▶ [Extracted records]:
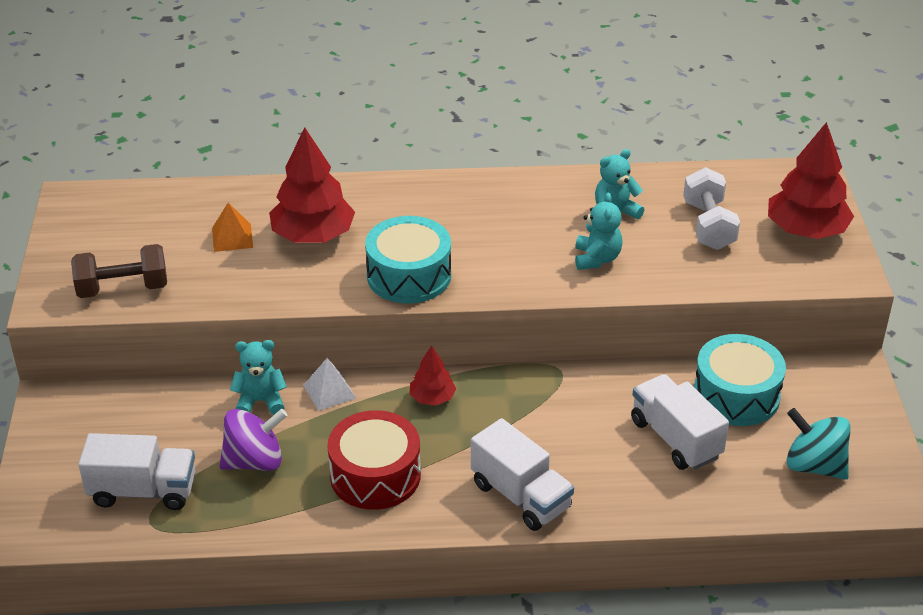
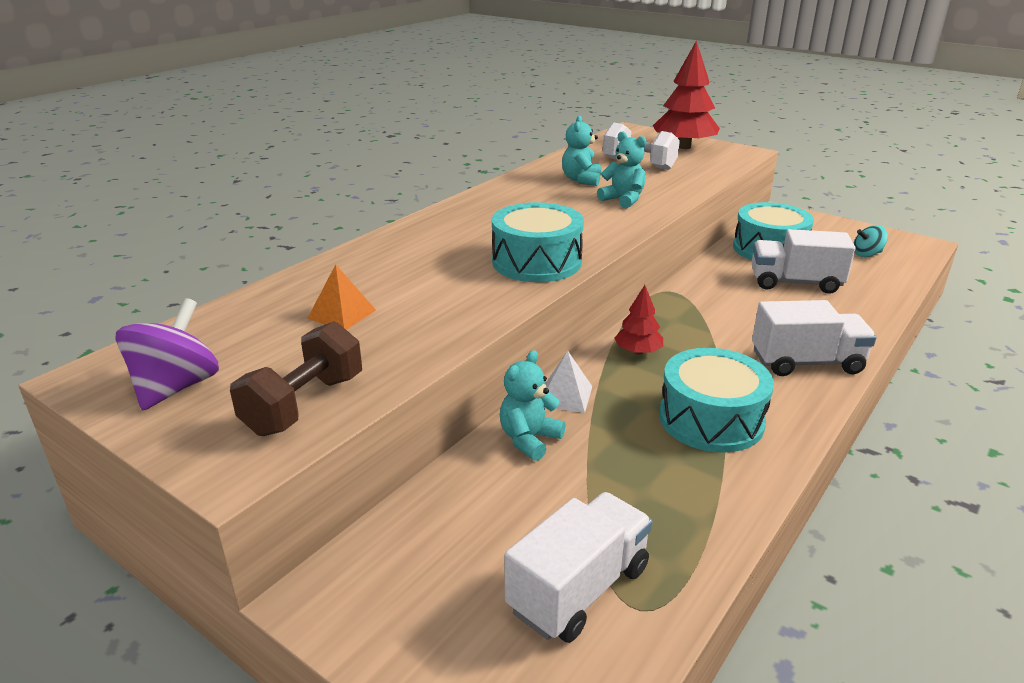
camera: 50 degrees left, 10 degrees down
purple spinning top [219,409,287,471] -> purple spinning top moved to [115,298,219,410]
red tree [269,127,355,243] -> none
red drum [327,410,421,510] -> turquoise drum [659,348,774,453]
turquoise spinning top [786,408,850,480] -> turquoise spinning top [853,225,888,257], size x0.59

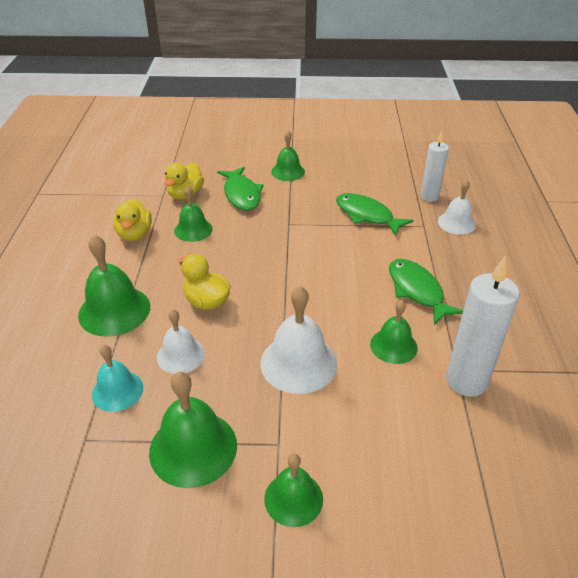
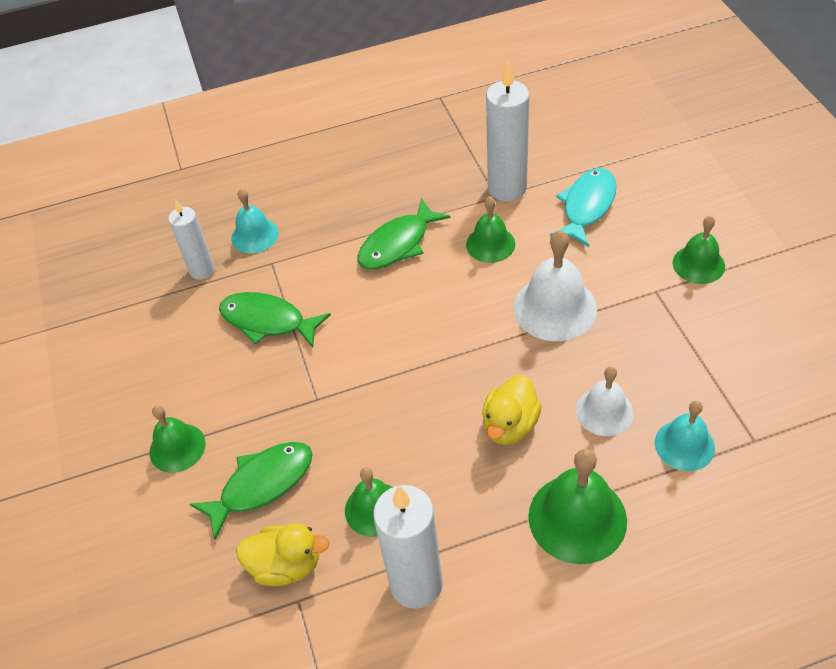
camera: 105 degrees left, 10 degrees up
yellow duck [113,198,152,241] -> white candle [373,485,443,609]
green bell [149,372,237,488] -> none
green fish [336,193,414,236] -> green fish turned 90 degrees clockwise [219,292,331,348]
white bell [438,180,476,235] -> turquoise bell [231,189,279,253]
none -> turquoise fish [550,168,616,247]

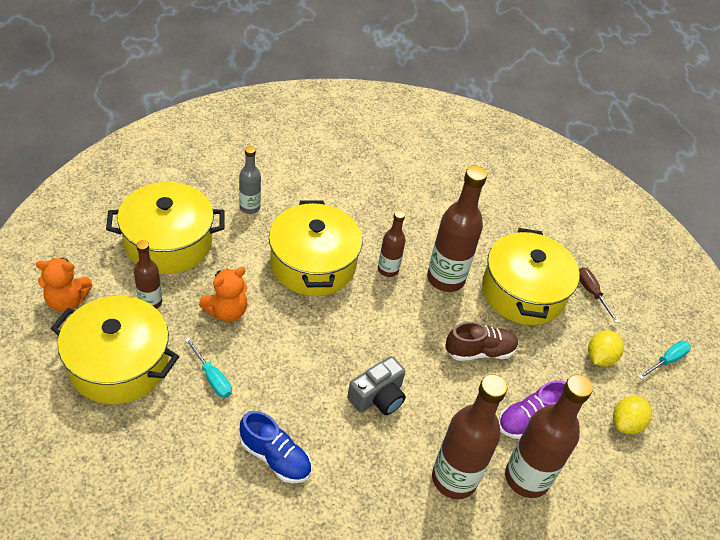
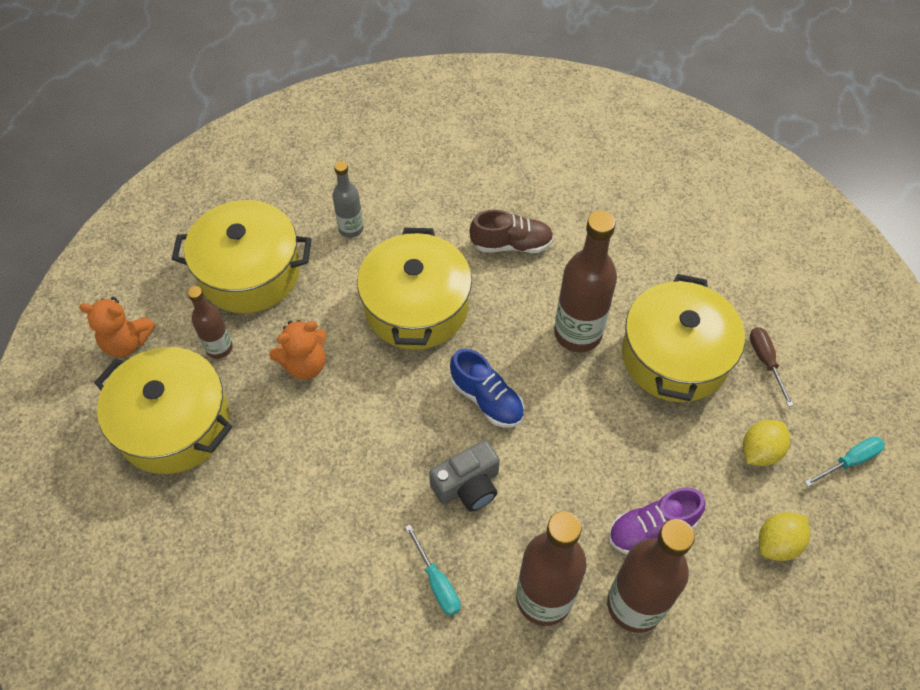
camera: 15 degrees right, 10 degrees up
turquoise screwdriver [185,338,232,398] -> turquoise screwdriver moved to [405,525,460,616]
blue shoe [240,411,311,483] -> blue shoe moved to [450,348,524,427]
brown bottle [378,210,406,277] -> none
brown shoe [446,322,519,361] -> brown shoe moved to [470,210,554,253]

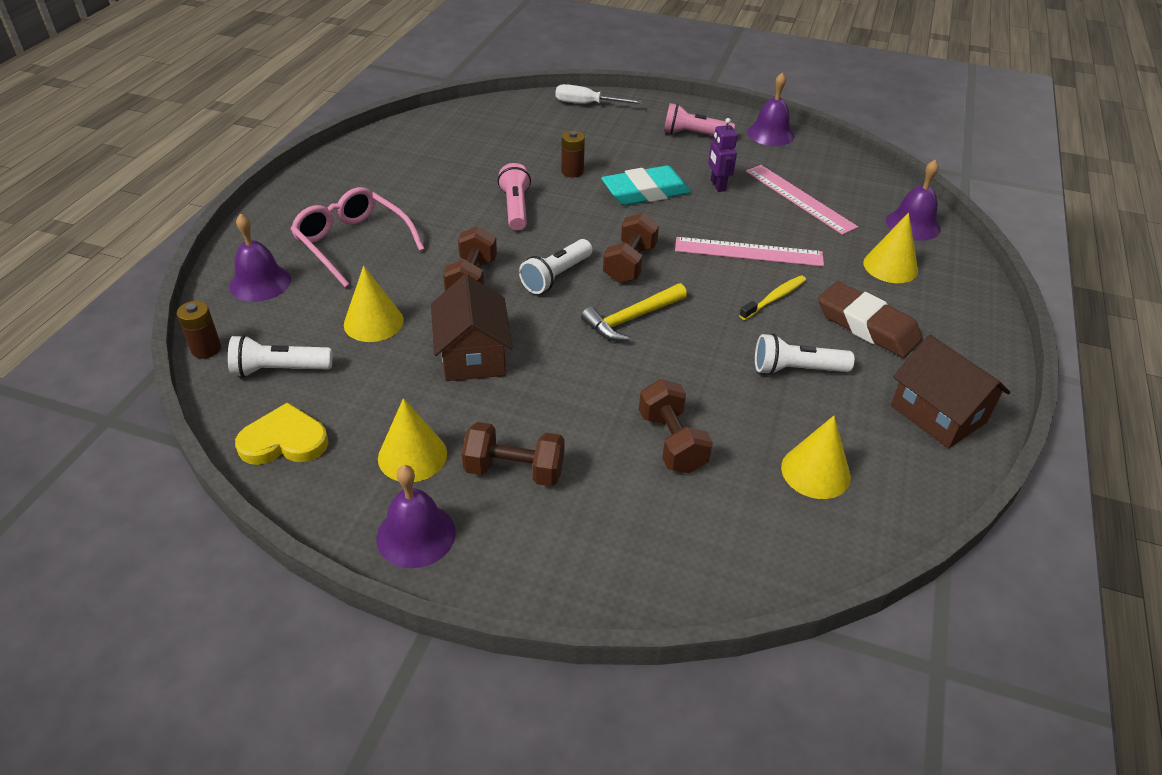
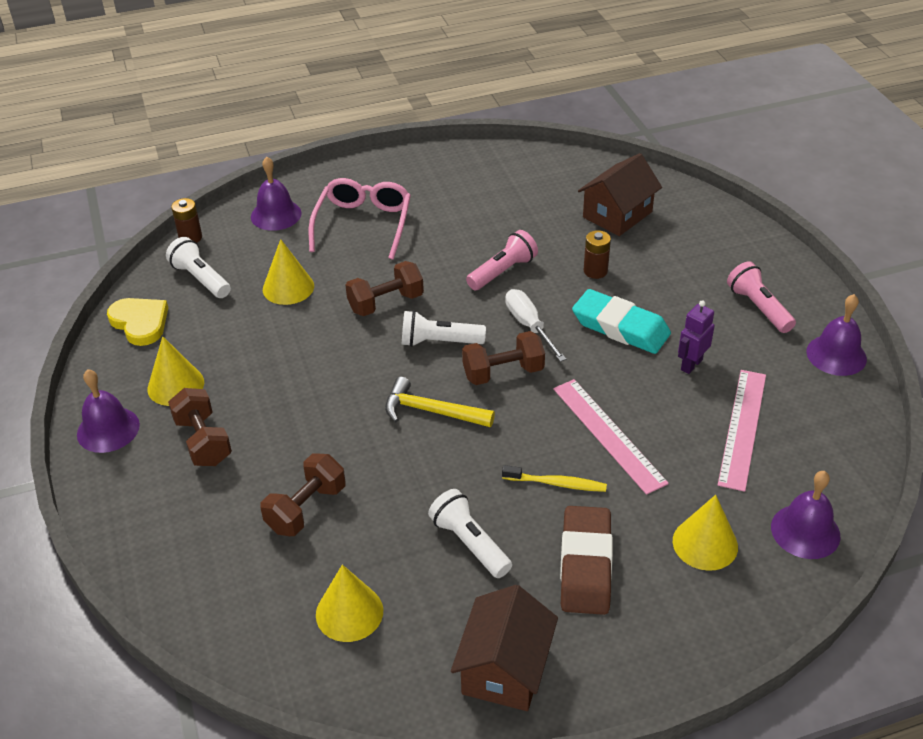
camera: 55 degrees right, 0 degrees up
brown house [431,274,513,381] -> brown house moved to [578,153,662,236]
white screwdriver [555,84,642,104] -> white screwdriver moved to [505,289,566,362]

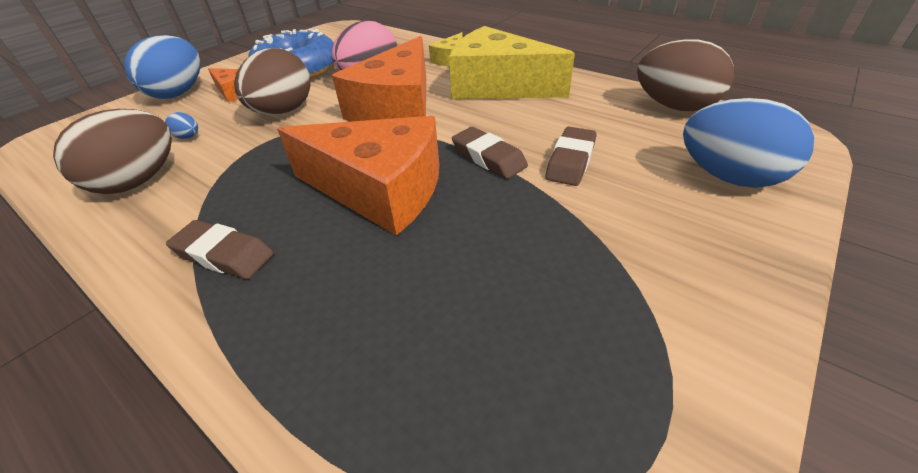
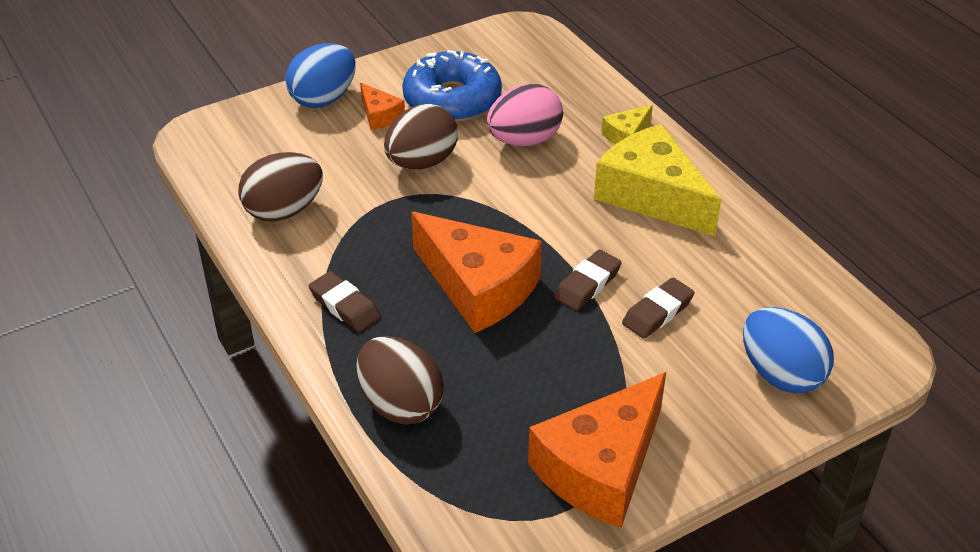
camera: 20 degrees right, 0 degrees up
blue egg [165,112,198,139] -> none
orange cheese [332,36,426,122] -> orange cheese moved to [528,372,666,528]
brown eraser [452,127,528,179] -> brown eraser turned 60 degrees clockwise [554,250,622,310]
brown egg [637,39,734,111] -> brown egg moved to [357,336,444,424]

▶ [How to complete this task]: One exact copy of the data, no pictures: write it out line for line.

▶ [Problem solution]:
camera: 50 degrees left, 10 degrees down
purple spinning top [219,409,287,471] -> purple spinning top moved to [115,298,219,410]
red tree [269,127,355,243] -> none
red drum [327,410,421,510] -> turquoise drum [659,348,774,453]
turquoise spinning top [786,408,850,480] -> turquoise spinning top [853,225,888,257], size x0.59

camera: 105 degrees left, 10 degrees up
yellow duck [113,198,152,241] -> white candle [373,485,443,609]
green bell [149,372,237,488] -> none
green fish [336,193,414,236] -> green fish turned 90 degrees clockwise [219,292,331,348]
white bell [438,180,476,235] -> turquoise bell [231,189,279,253]
none -> turquoise fish [550,168,616,247]

camera: 15 degrees right, 10 degrees up
turquoise screwdriver [185,338,232,398] -> turquoise screwdriver moved to [405,525,460,616]
blue shoe [240,411,311,483] -> blue shoe moved to [450,348,524,427]
brown bottle [378,210,406,277] -> none
brown shoe [446,322,519,361] -> brown shoe moved to [470,210,554,253]

camera: 55 degrees right, 0 degrees up
brown house [431,274,513,381] -> brown house moved to [578,153,662,236]
white screwdriver [555,84,642,104] -> white screwdriver moved to [505,289,566,362]

camera: 20 degrees right, 0 degrees up
blue egg [165,112,198,139] -> none
orange cheese [332,36,426,122] -> orange cheese moved to [528,372,666,528]
brown eraser [452,127,528,179] -> brown eraser turned 60 degrees clockwise [554,250,622,310]
brown egg [637,39,734,111] -> brown egg moved to [357,336,444,424]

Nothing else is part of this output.